§ **Study material**

+ + + + +

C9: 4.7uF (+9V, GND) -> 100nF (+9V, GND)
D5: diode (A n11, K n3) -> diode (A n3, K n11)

+ + + + +

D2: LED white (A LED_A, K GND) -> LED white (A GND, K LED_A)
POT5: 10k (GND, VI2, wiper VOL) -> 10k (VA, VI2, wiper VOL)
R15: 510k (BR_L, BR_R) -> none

+ + + + +

§ **Your goal**
Using the entries above, give back exactly the line containing "C9: 4.7uF (+9V, GND) -> 100nF (+9V, GND)", the line containing "D5: diode (A", and every line between them, and nothing else.

§ **Written answer**
C9: 4.7uF (+9V, GND) -> 100nF (+9V, GND)
D5: diode (A n11, K n3) -> diode (A n3, K n11)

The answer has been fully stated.